• Exercise details
Omit every picture, then return the listing verbatim.

• Information shown
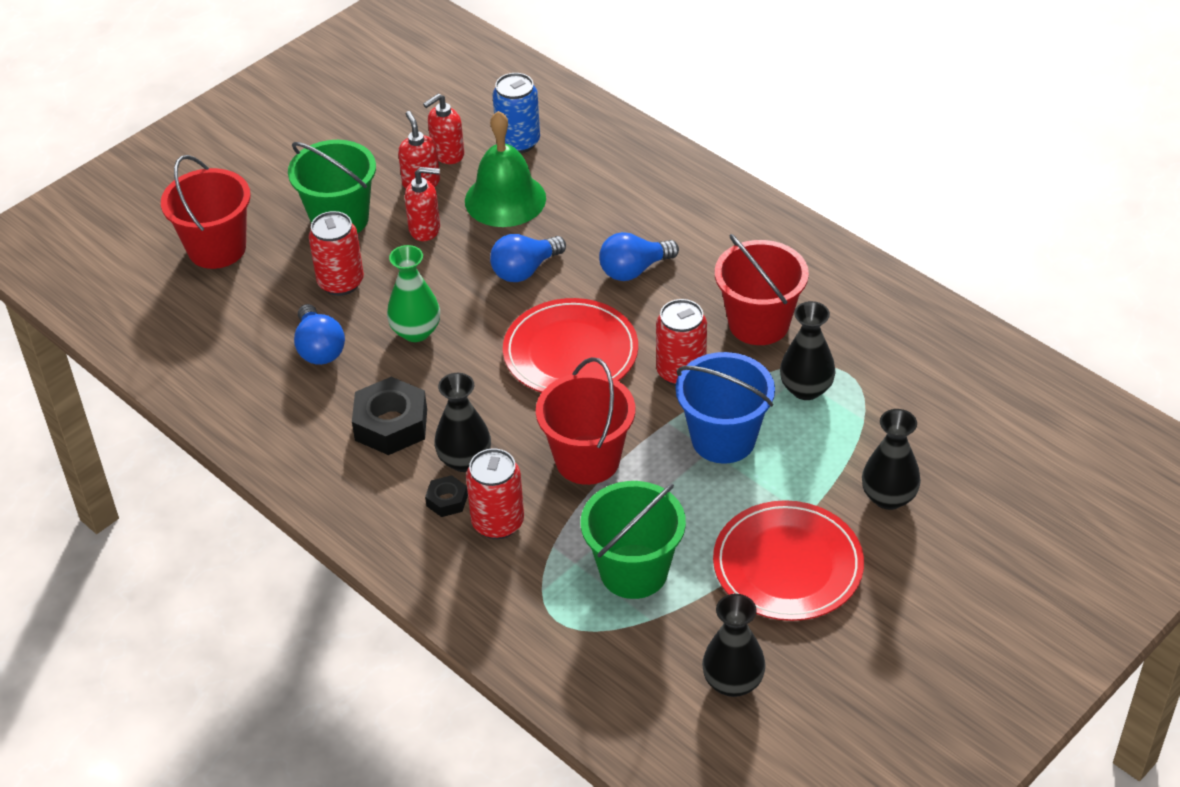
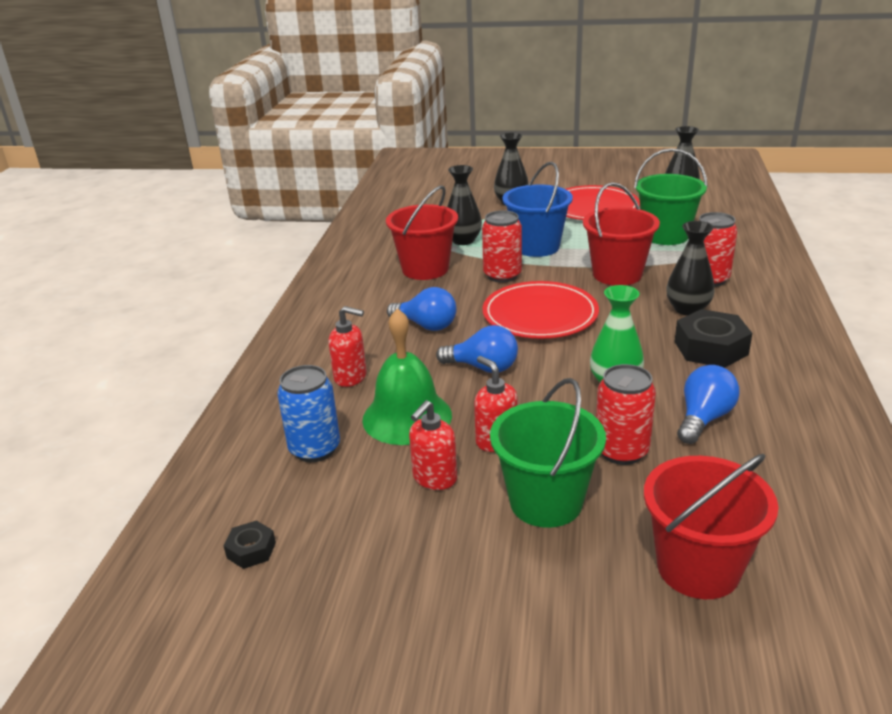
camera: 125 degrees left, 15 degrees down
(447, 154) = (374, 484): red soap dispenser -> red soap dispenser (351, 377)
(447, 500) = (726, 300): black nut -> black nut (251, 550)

• Answer
camera: 125 degrees left, 15 degrees down
(447, 154) = (374, 484): red soap dispenser -> red soap dispenser (351, 377)
(447, 500) = (726, 300): black nut -> black nut (251, 550)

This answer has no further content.